Start of PROVIDED DATA

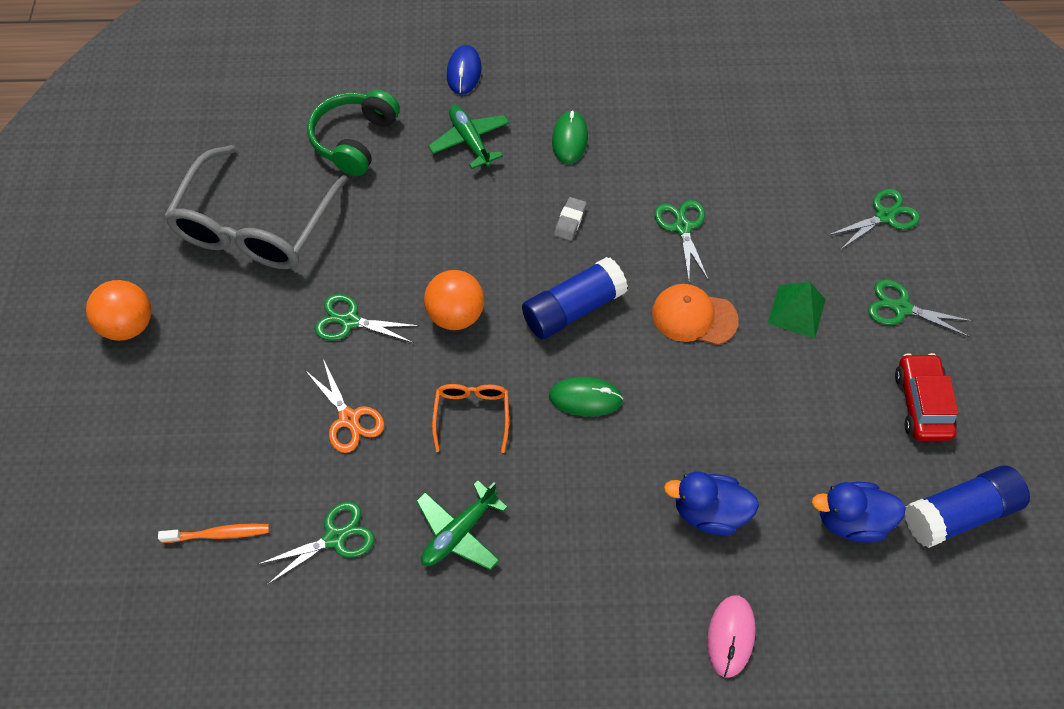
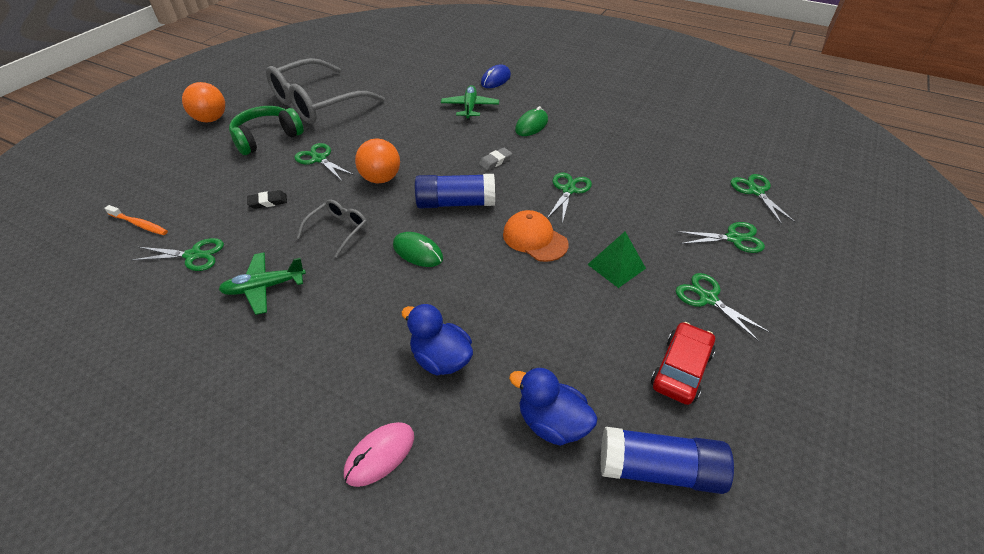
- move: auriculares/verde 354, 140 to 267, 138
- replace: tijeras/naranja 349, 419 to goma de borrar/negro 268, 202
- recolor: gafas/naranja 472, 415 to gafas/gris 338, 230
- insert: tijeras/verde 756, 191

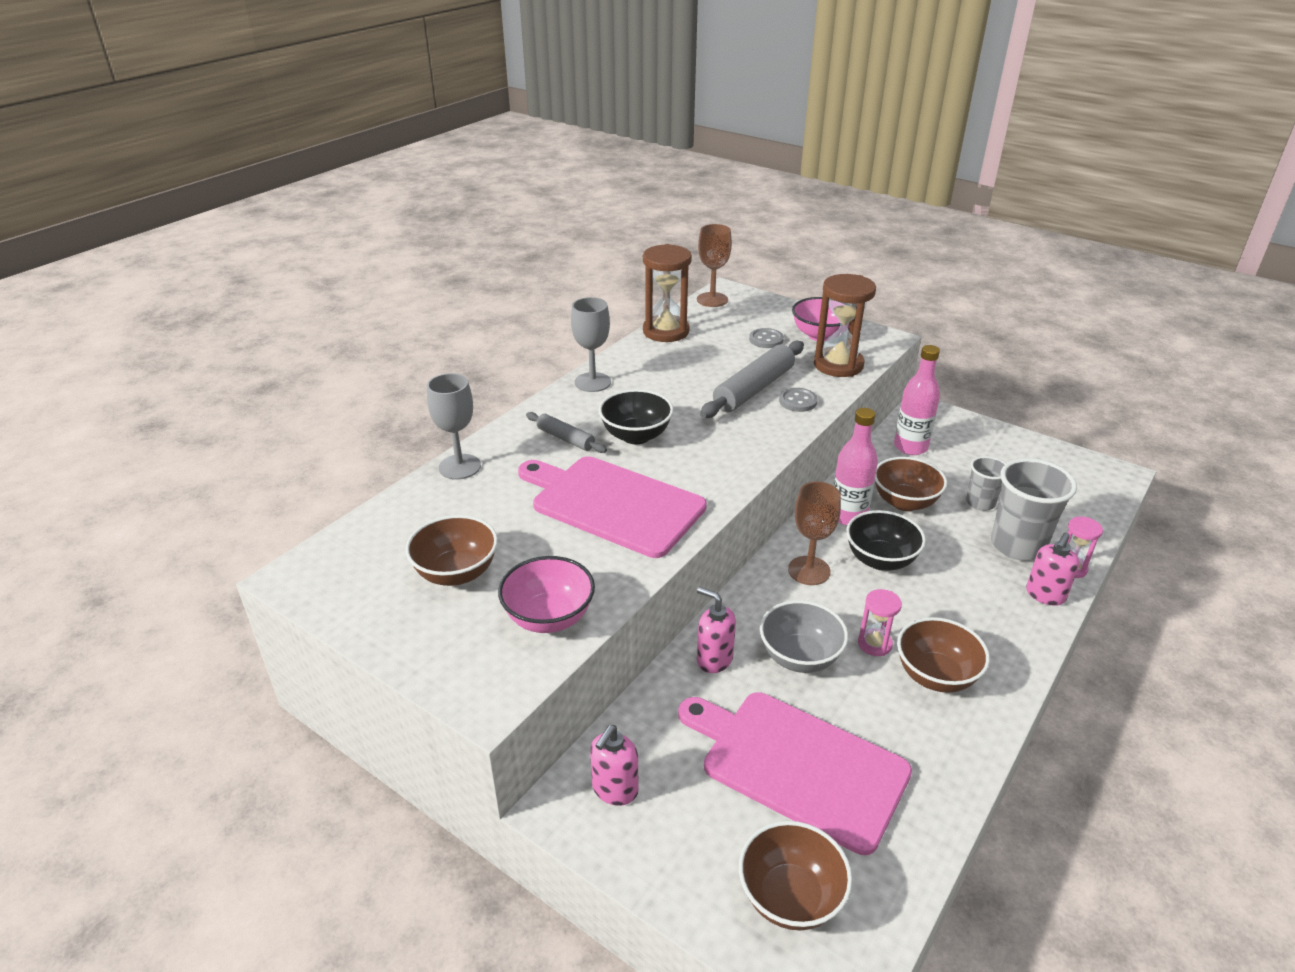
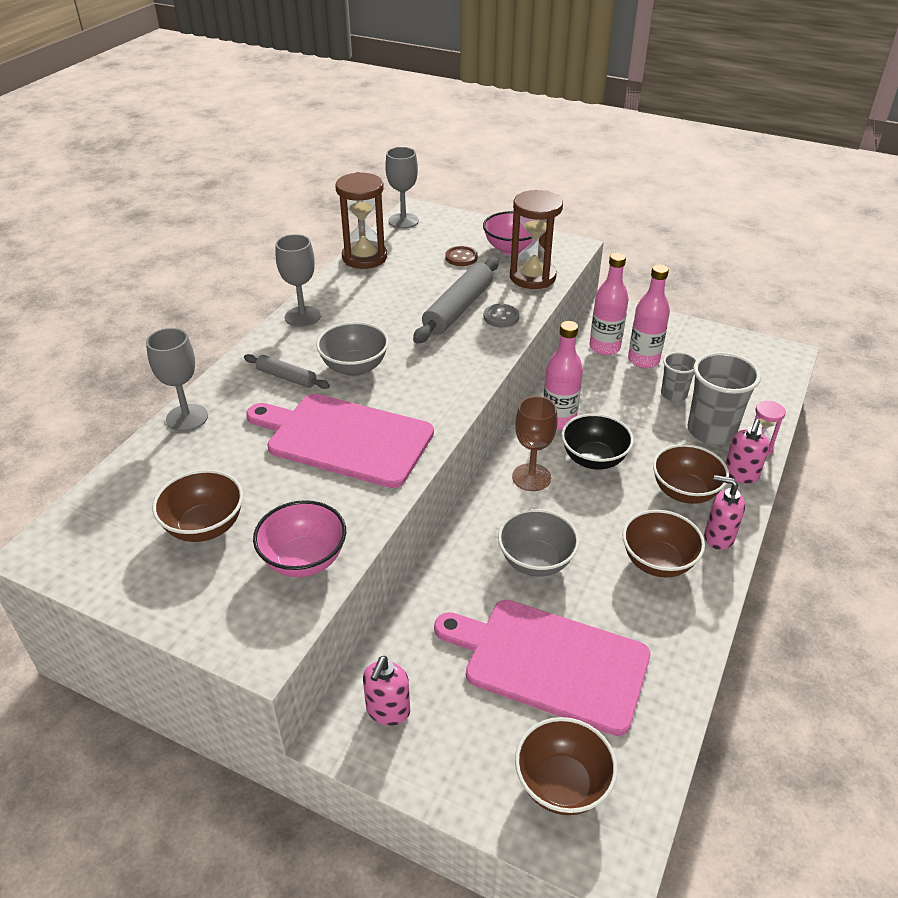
- recolor: copa/marrón 712, 300 to copa/gris 403, 221
- recolor: botón/gris 766, 340 to botón/marrón 461, 257
- recolor: cuenco/negro 636, 436 to cuenco/gris 354, 367
- move: cuenco/marrón 904, 502 to 684, 492
- move: dispensador de jabón/rosa 714, 659 to 718, 537
- delete: reloj de arena/rosa 874, 644
- insert: botella/rosa 643, 360

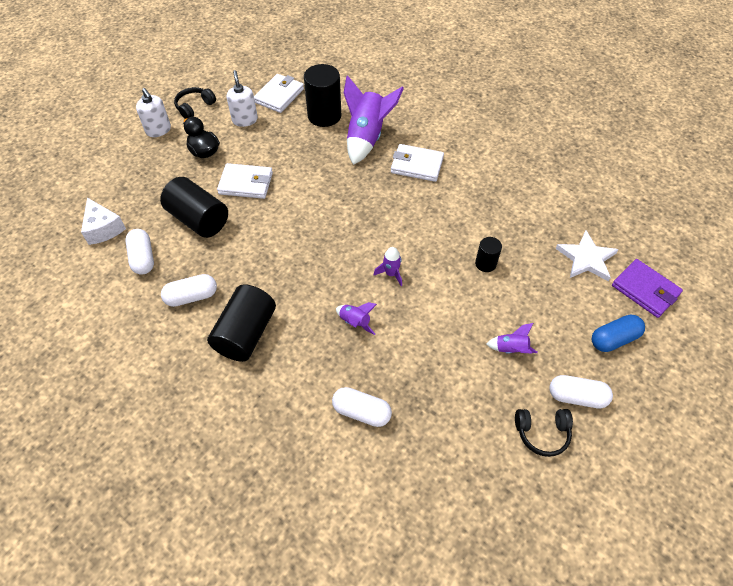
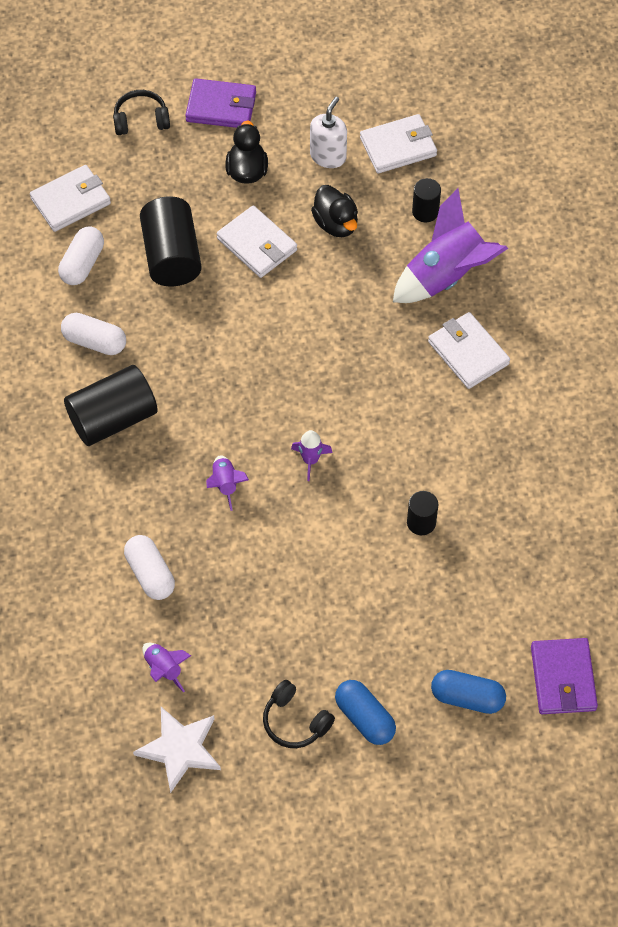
- resize: cilindro/negro 324, 116 = 425, 211 x0.53
- move: auriculares/negro 194, 107 to 141, 120
- replace: dispensador de jabón/blanco 158, 130 to cartera/morado 221, 107
- replace: queso/blanco 103, 228 to cartera/blanco 70, 201
- move: estrella/blanco 586, 258 to 180, 749
- move: cohete/morado 511, 349 to 164, 669
- recolor: cápsula/blanco 576, 397 to cápsula/azul 365, 718
- insert: pato/negro 336, 224

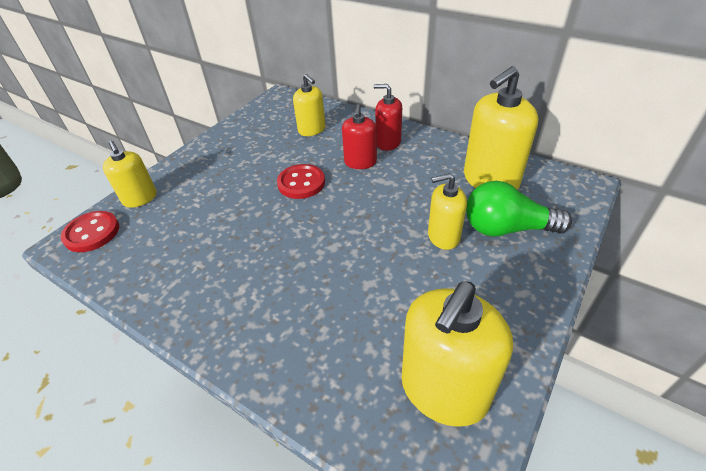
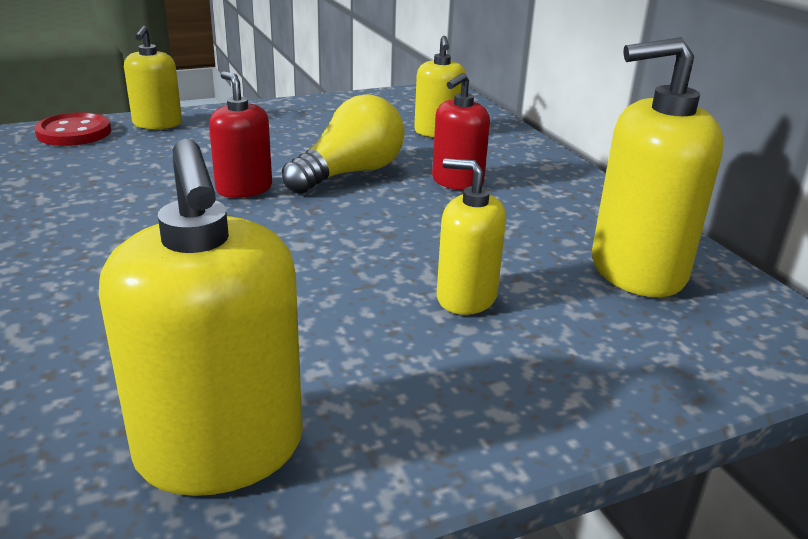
- move: dispensador de jabón/rojo 388, 142 to 244, 189
- replace: botón/rojo 301, 183 to bombilla/amarillo 349, 173
- delete: bombilla/verde 506, 228
- rotate: dispensador de jabón/amarillo 444, 390 = 220, 449 90 degrees counterclockwise

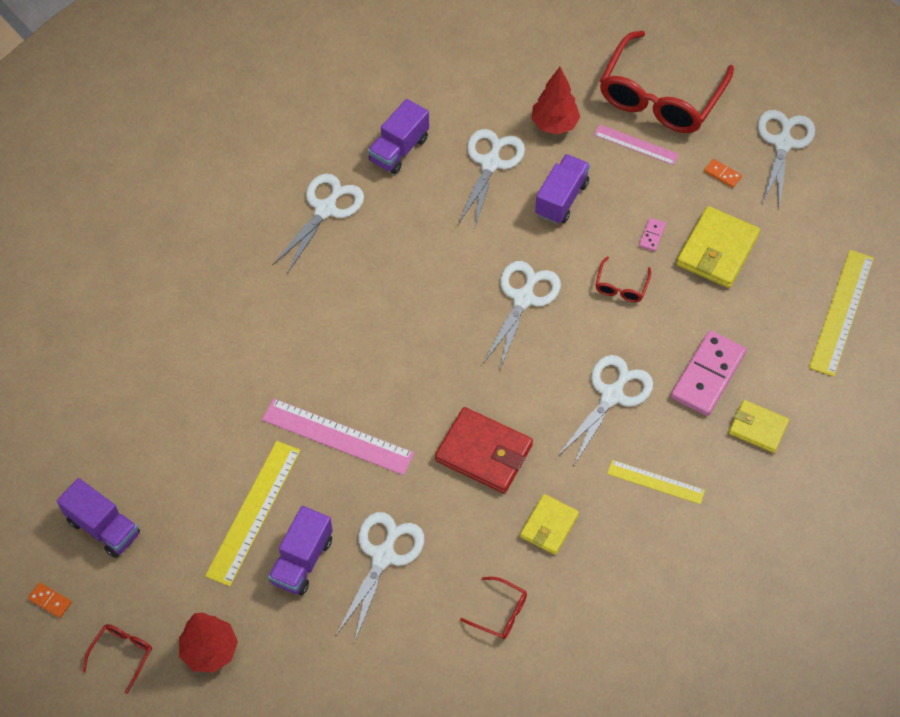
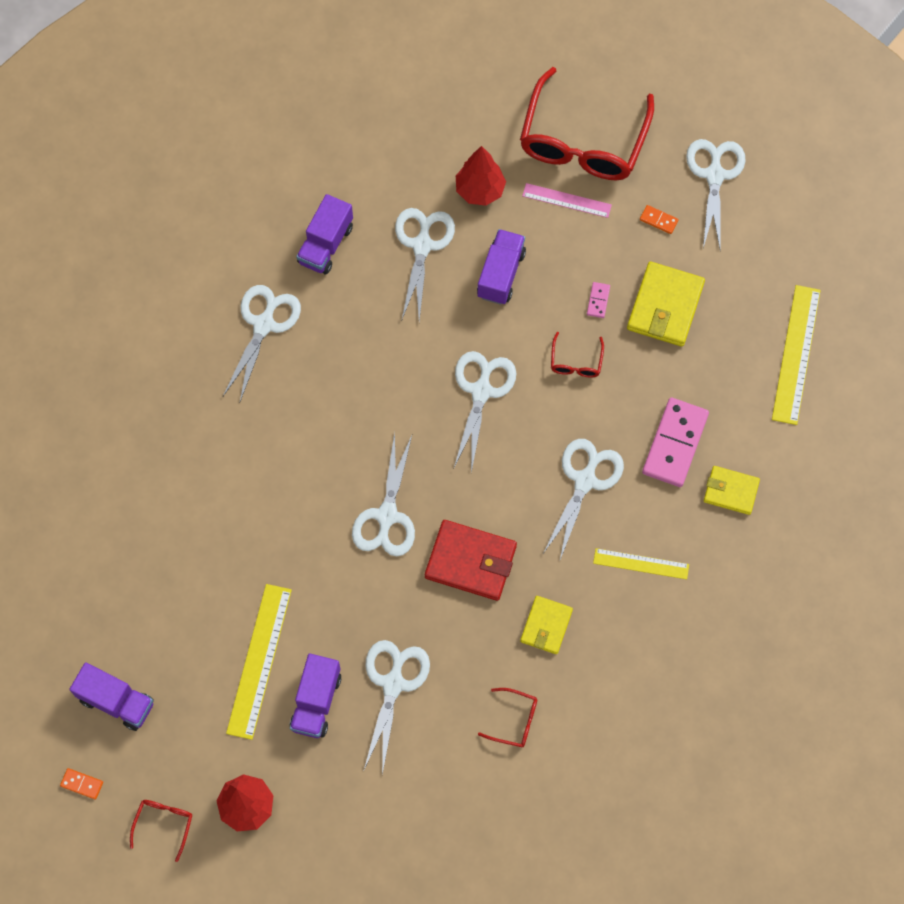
- delete: regla/rosa 337, 436
- insert: tijeras/blanco 387, 516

End of PROVIDED DATA

TASK ITEM: Where in the entries above does the word "naranja" appear? Copy each line that has it.

TASK RESULT:
- replace: tijeras/naranja 349, 419 to goma de borrar/negro 268, 202
- recolor: gafas/naranja 472, 415 to gafas/gris 338, 230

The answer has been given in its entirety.